▶ _Activity_: Lines from the one containing "RTC pin SCL: D21 -> D12" through the last line of the data are to be repeated word for word, both ends included.

▶ _Information provided_:
****************************************

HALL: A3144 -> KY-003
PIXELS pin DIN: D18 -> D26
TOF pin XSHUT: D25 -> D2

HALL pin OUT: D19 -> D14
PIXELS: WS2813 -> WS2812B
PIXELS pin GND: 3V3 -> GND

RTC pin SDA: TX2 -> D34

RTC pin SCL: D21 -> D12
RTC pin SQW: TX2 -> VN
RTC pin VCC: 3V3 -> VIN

****************************************

▶ _Answer box_:
RTC pin SCL: D21 -> D12
RTC pin SQW: TX2 -> VN
RTC pin VCC: 3V3 -> VIN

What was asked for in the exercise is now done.